[Task requirements]
Among the entries below, find the line with "Someone carried the pink_rakatol", then quote it and each following line up to and including the line with "Someone took away the green_pebasafok", and nothing else.

[Available data]
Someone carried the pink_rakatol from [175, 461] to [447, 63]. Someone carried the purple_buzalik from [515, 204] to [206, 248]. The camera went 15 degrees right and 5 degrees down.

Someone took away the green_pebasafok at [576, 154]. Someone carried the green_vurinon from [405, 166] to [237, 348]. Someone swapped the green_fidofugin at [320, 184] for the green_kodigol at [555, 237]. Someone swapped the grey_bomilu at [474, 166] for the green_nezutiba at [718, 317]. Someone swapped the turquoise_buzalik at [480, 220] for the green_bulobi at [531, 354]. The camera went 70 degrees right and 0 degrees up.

--

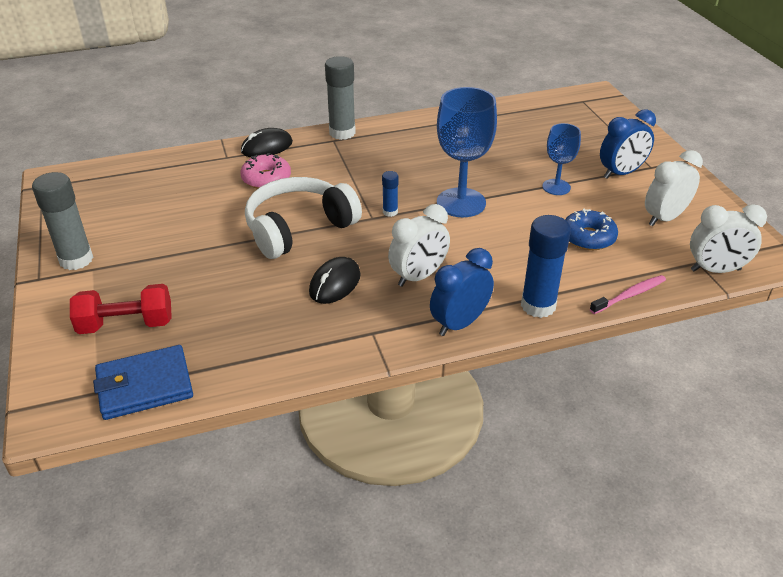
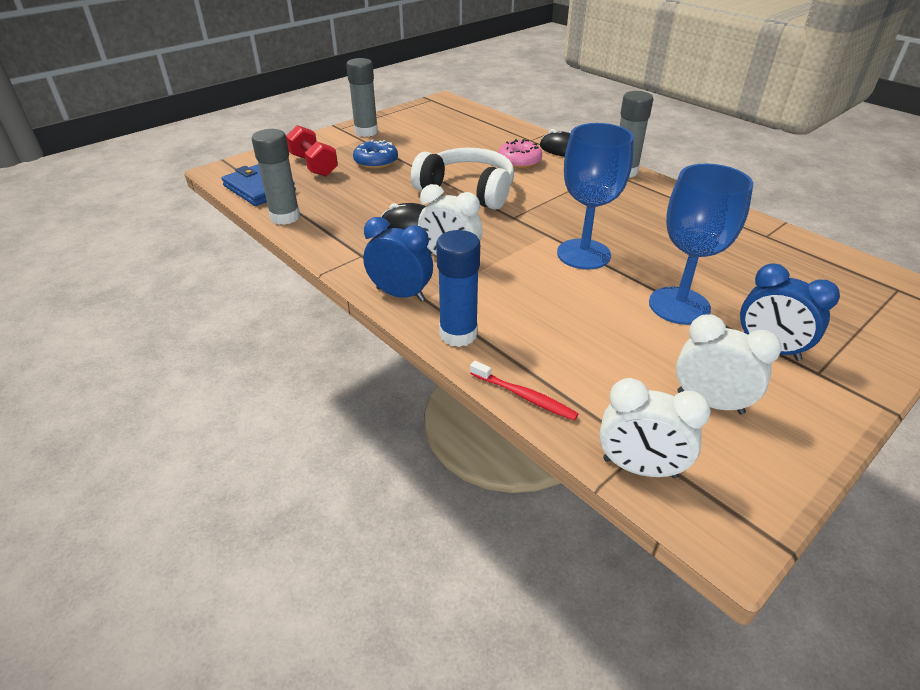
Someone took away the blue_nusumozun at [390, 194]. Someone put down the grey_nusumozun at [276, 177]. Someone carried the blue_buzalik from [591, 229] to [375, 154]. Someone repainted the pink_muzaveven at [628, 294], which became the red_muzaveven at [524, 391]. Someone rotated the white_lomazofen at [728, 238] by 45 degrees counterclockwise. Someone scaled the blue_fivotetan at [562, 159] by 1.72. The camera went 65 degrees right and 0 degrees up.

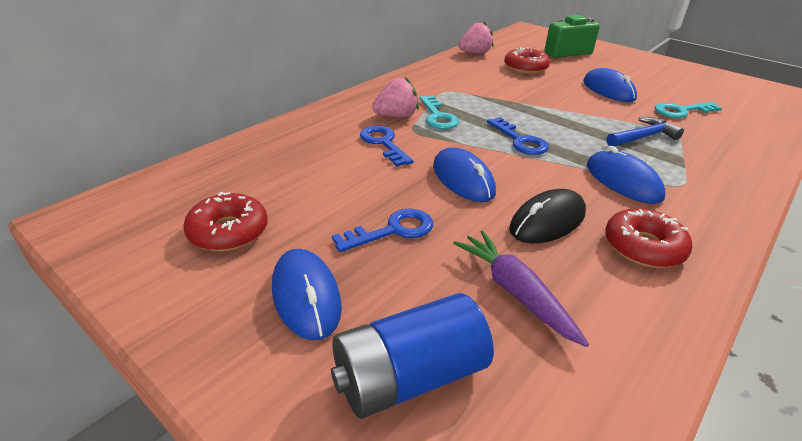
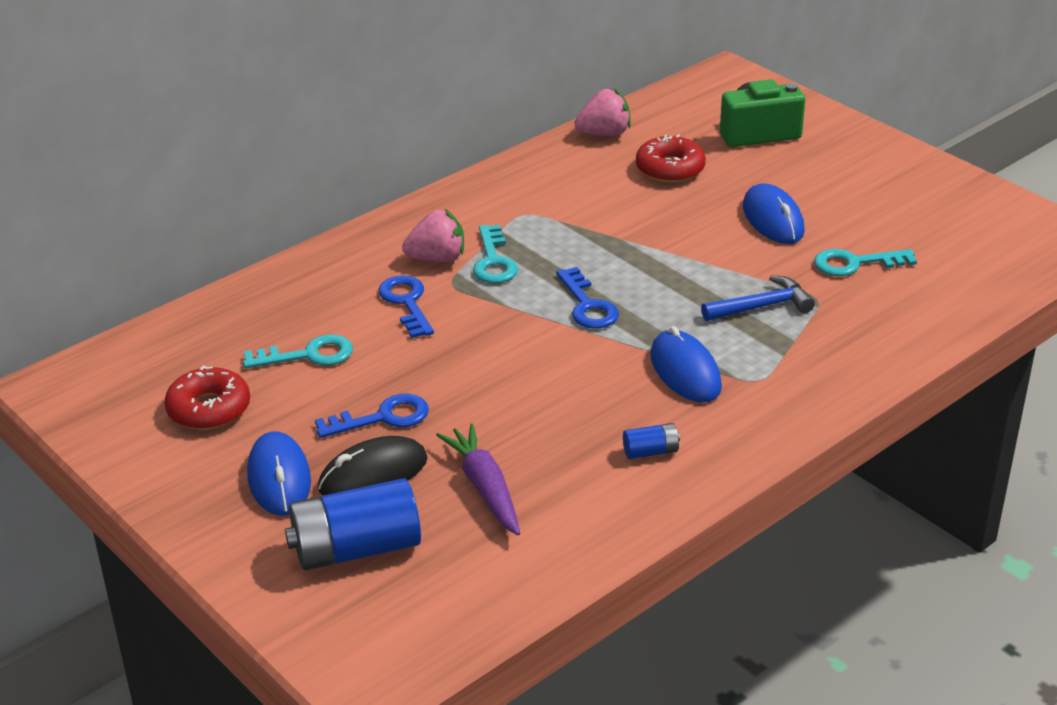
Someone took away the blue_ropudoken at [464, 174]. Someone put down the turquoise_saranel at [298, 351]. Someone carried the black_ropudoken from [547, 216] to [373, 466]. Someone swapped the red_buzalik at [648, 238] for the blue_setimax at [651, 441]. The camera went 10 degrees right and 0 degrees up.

[Written solution]
Someone carried the pink_rakatol from [175, 461] to [447, 63]. Someone carried the purple_buzalik from [515, 204] to [206, 248]. The camera went 15 degrees right and 5 degrees down.

Someone took away the green_pebasafok at [576, 154]. Someone carried the green_vurinon from [405, 166] to [237, 348]. Someone swapped the green_fidofugin at [320, 184] for the green_kodigol at [555, 237]. Someone swapped the grey_bomilu at [474, 166] for the green_nezutiba at [718, 317]. Someone swapped the turquoise_buzalik at [480, 220] for the green_bulobi at [531, 354]. The camera went 70 degrees right and 0 degrees up.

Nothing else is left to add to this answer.